▶ WRITTEN INSTRUCTION: Repeat word for word every item below, from the first one down through the item containing "gray semicircle: rotated", including both.

***** SUPPLIED ENTRIES

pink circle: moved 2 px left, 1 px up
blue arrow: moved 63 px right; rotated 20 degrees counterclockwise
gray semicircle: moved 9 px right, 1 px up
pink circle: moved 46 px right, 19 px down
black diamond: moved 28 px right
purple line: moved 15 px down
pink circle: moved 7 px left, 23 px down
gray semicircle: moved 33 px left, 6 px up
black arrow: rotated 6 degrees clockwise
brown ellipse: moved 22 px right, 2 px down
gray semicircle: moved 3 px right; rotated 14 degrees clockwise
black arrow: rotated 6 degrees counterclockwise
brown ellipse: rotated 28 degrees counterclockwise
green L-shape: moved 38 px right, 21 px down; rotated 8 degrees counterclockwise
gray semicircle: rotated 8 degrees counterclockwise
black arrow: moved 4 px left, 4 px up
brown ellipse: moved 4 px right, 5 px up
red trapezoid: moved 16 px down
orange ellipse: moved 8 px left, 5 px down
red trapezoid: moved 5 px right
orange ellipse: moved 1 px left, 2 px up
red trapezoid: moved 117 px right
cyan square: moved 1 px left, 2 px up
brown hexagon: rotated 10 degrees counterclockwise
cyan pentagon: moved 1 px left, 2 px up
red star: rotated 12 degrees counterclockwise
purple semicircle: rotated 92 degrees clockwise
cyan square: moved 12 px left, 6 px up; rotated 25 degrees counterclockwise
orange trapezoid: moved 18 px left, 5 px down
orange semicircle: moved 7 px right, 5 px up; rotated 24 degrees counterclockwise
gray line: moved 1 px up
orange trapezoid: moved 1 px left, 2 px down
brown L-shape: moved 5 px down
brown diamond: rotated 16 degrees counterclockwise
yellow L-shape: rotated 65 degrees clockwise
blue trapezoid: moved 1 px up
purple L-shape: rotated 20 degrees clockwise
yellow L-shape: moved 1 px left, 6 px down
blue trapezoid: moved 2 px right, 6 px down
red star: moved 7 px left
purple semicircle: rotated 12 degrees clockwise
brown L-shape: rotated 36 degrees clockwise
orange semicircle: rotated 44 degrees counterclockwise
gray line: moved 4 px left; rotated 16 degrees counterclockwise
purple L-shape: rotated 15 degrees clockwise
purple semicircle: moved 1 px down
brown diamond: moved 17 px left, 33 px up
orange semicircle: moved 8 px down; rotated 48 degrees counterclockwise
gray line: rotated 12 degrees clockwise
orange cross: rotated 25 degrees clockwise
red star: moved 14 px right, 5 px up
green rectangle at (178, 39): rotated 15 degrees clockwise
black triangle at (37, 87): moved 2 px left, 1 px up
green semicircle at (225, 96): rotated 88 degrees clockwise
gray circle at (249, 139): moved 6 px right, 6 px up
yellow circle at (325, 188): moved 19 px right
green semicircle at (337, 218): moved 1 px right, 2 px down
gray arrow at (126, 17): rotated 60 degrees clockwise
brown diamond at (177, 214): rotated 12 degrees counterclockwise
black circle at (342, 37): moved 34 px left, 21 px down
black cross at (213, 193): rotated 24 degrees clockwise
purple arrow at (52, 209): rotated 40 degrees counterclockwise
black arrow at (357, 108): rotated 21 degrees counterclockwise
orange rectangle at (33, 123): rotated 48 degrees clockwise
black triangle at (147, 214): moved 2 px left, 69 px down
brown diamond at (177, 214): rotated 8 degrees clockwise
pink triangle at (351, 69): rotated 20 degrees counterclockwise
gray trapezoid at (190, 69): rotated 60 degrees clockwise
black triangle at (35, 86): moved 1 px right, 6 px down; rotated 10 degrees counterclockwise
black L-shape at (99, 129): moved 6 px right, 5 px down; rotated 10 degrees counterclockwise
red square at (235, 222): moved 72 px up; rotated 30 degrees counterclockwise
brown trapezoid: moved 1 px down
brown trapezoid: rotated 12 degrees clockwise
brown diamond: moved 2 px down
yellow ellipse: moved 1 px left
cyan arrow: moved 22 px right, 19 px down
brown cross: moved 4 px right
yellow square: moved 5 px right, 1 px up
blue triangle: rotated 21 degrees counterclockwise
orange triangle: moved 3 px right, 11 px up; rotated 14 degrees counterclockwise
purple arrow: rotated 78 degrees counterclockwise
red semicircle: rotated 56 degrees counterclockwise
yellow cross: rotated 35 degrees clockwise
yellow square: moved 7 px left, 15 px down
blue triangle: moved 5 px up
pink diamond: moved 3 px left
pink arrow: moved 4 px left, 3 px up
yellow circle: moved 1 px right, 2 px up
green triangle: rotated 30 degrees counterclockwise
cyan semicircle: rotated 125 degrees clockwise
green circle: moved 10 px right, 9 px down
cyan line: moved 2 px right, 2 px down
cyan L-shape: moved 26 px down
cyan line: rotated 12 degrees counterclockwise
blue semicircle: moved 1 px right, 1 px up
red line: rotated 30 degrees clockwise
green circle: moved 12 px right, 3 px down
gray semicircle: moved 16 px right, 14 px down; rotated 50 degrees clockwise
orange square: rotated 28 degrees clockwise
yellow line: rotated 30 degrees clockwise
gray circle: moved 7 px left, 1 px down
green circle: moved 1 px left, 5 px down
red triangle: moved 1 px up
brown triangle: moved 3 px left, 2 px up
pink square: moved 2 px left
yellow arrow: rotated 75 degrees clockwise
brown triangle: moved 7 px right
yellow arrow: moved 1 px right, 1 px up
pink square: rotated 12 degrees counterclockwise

**********

▶ OUTPUT BELOW:
pink circle: moved 2 px left, 1 px up
blue arrow: moved 63 px right; rotated 20 degrees counterclockwise
gray semicircle: moved 9 px right, 1 px up
pink circle: moved 46 px right, 19 px down
black diamond: moved 28 px right
purple line: moved 15 px down
pink circle: moved 7 px left, 23 px down
gray semicircle: moved 33 px left, 6 px up
black arrow: rotated 6 degrees clockwise
brown ellipse: moved 22 px right, 2 px down
gray semicircle: moved 3 px right; rotated 14 degrees clockwise
black arrow: rotated 6 degrees counterclockwise
brown ellipse: rotated 28 degrees counterclockwise
green L-shape: moved 38 px right, 21 px down; rotated 8 degrees counterclockwise
gray semicircle: rotated 8 degrees counterclockwise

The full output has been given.